Pictures do not belong in the copy; print every entry exactly as it stands.

[Dataset excerpts]

:::::

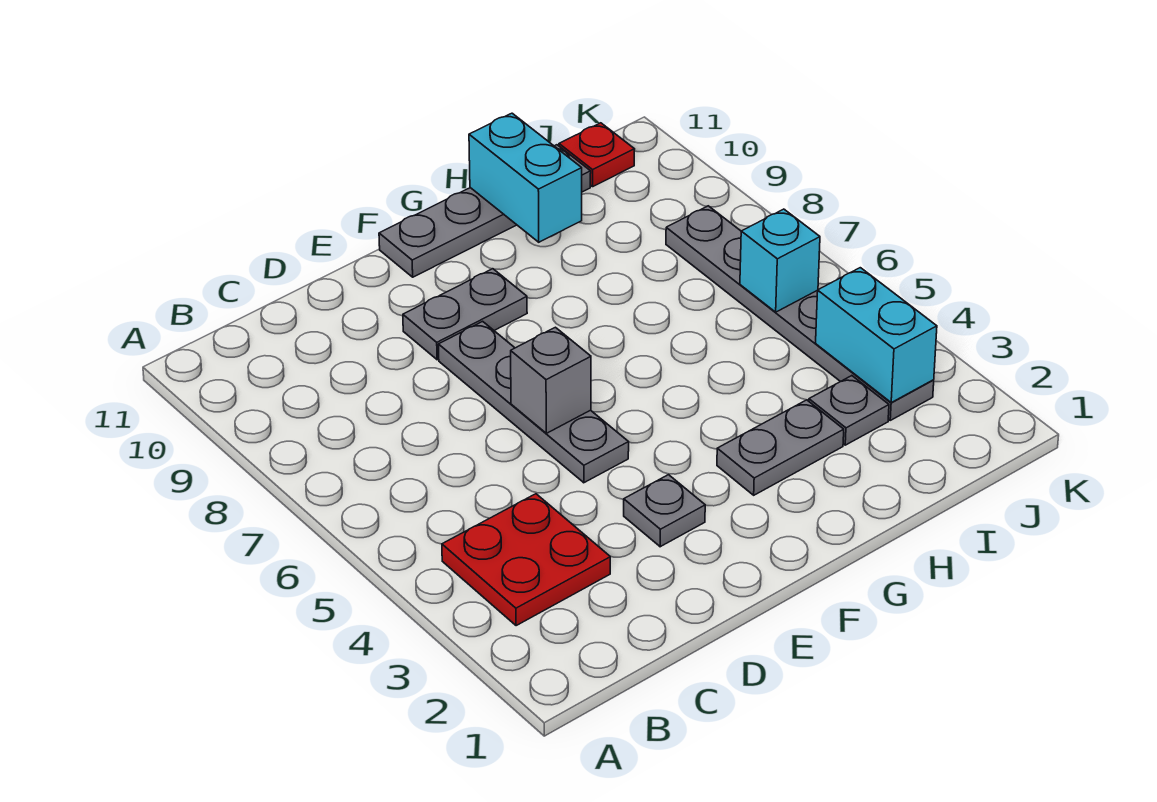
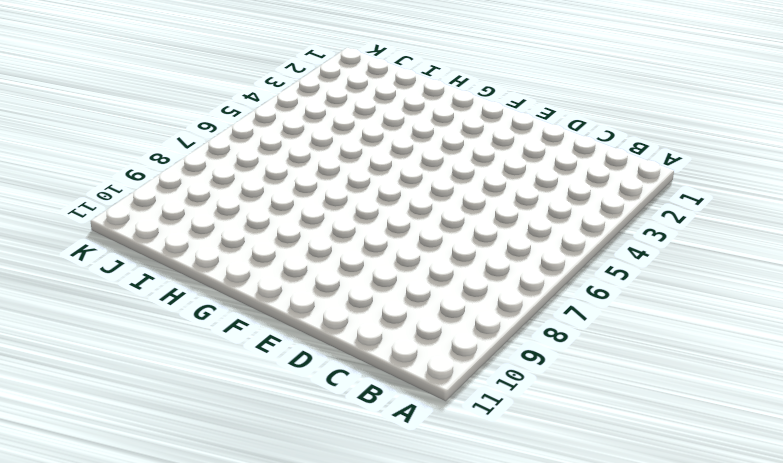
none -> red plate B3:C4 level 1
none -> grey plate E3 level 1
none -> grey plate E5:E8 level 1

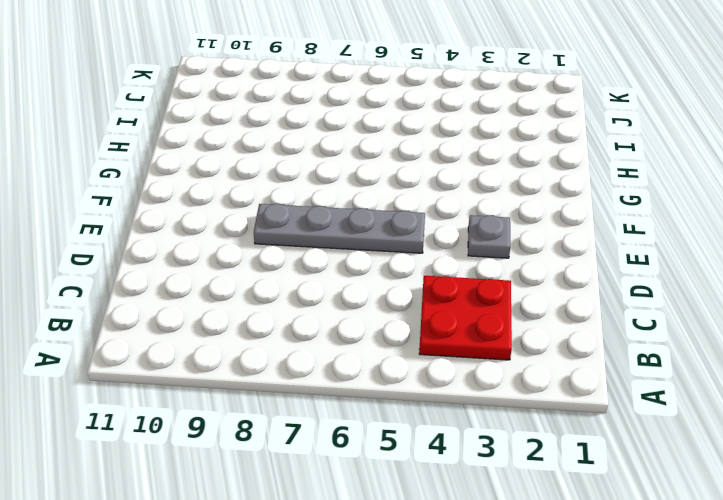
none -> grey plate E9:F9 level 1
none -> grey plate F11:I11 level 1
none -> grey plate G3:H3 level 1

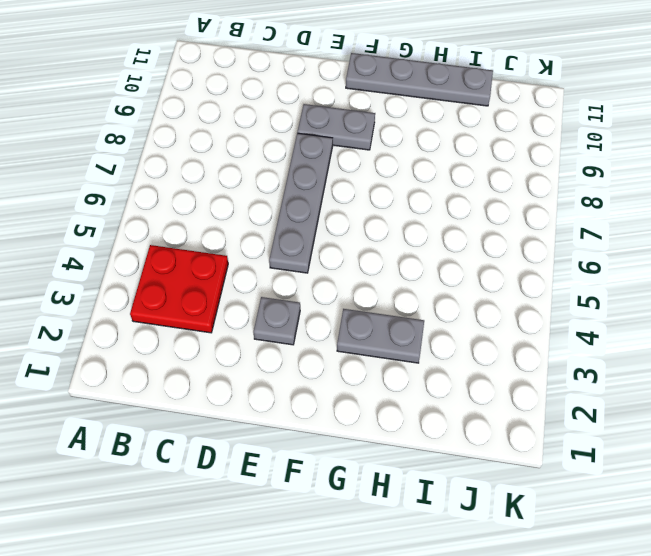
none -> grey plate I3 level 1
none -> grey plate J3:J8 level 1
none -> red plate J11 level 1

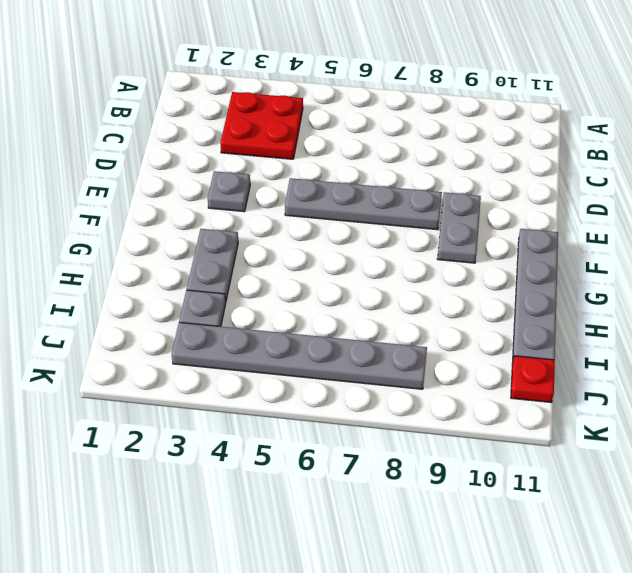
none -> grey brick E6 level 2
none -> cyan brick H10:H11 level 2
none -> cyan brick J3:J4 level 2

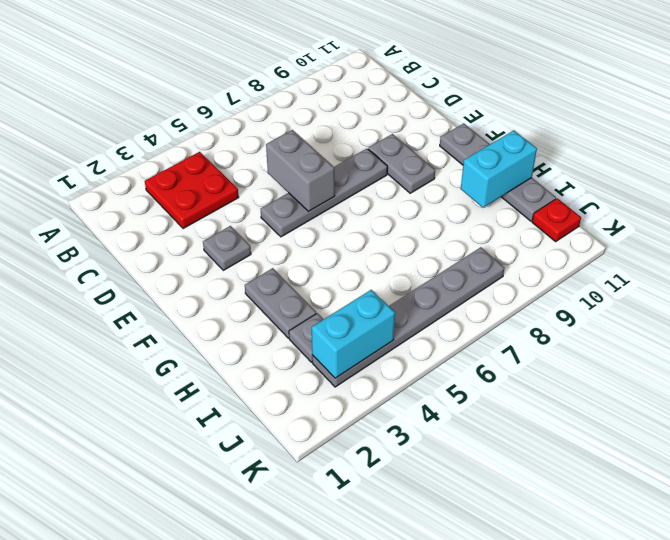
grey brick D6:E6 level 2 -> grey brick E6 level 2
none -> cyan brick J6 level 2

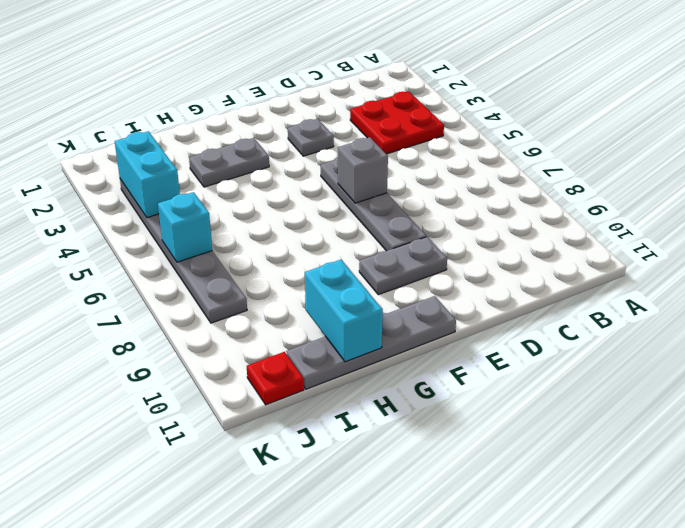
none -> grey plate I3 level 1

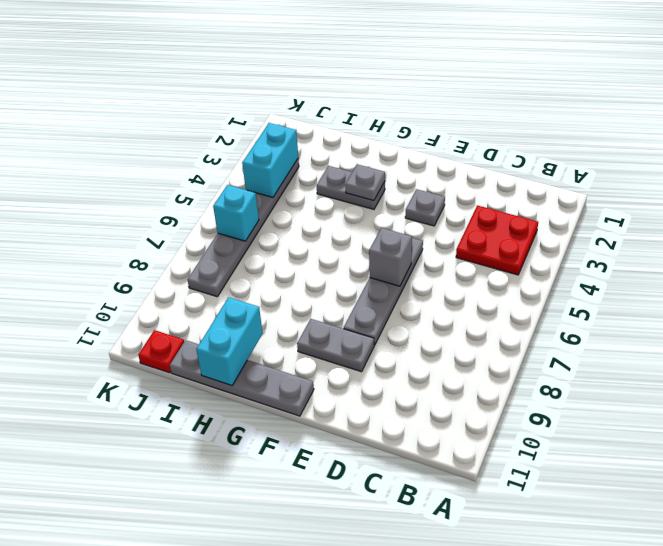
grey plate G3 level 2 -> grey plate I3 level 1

:::::

OUTPUT BELOW:
none -> red plate B3:C4 level 1
none -> grey plate E3 level 1
none -> grey plate E5:E8 level 1

none -> grey plate E9:F9 level 1
none -> grey plate F11:I11 level 1
none -> grey plate G3:H3 level 1

none -> grey plate I3 level 1
none -> grey plate J3:J8 level 1
none -> red plate J11 level 1

none -> grey brick E6 level 2
none -> cyan brick H10:H11 level 2
none -> cyan brick J3:J4 level 2

grey brick D6:E6 level 2 -> grey brick E6 level 2
none -> cyan brick J6 level 2

none -> grey plate I3 level 1

grey plate G3 level 2 -> grey plate I3 level 1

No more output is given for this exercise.